What this task involves. Could you reproduce the line where "387,188,110,95 to 276,97,93,113" occurs and all lines after it in the listing below, through the final one, without changing anything?

Provided material.
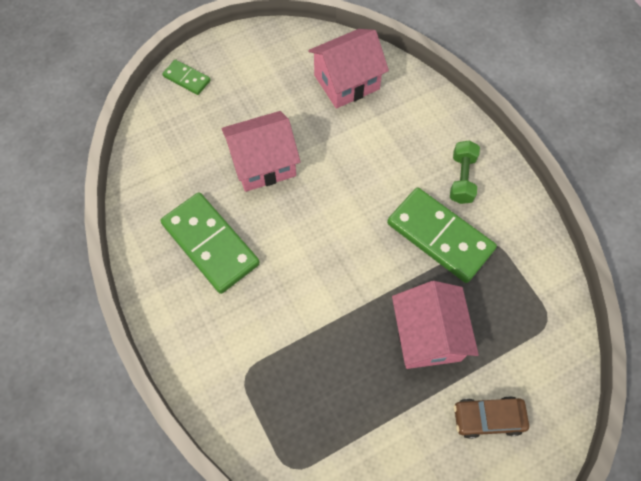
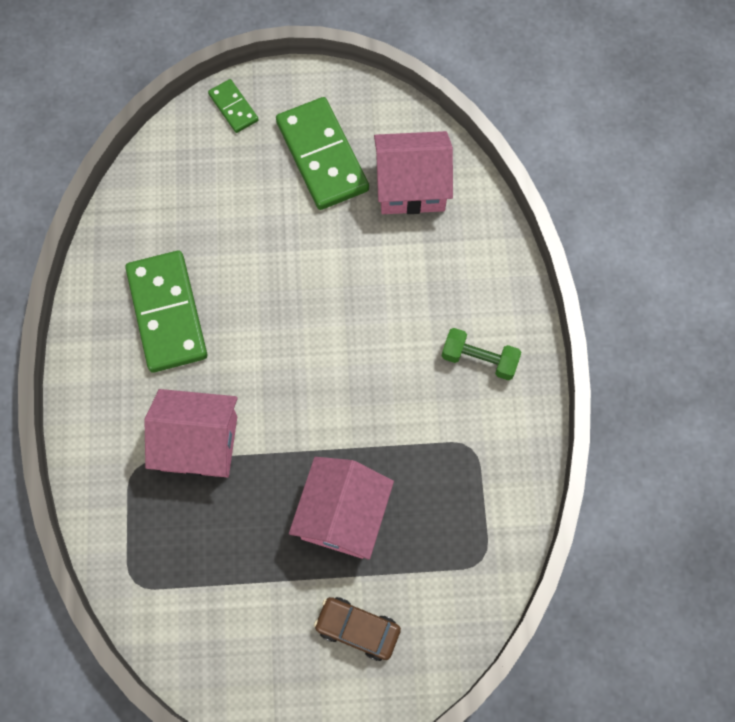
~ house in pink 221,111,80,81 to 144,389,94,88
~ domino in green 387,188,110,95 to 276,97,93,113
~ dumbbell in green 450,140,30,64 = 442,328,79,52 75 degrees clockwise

Response to this exercise.
~ domino in green 387,188,110,95 to 276,97,93,113
~ dumbbell in green 450,140,30,64 = 442,328,79,52 75 degrees clockwise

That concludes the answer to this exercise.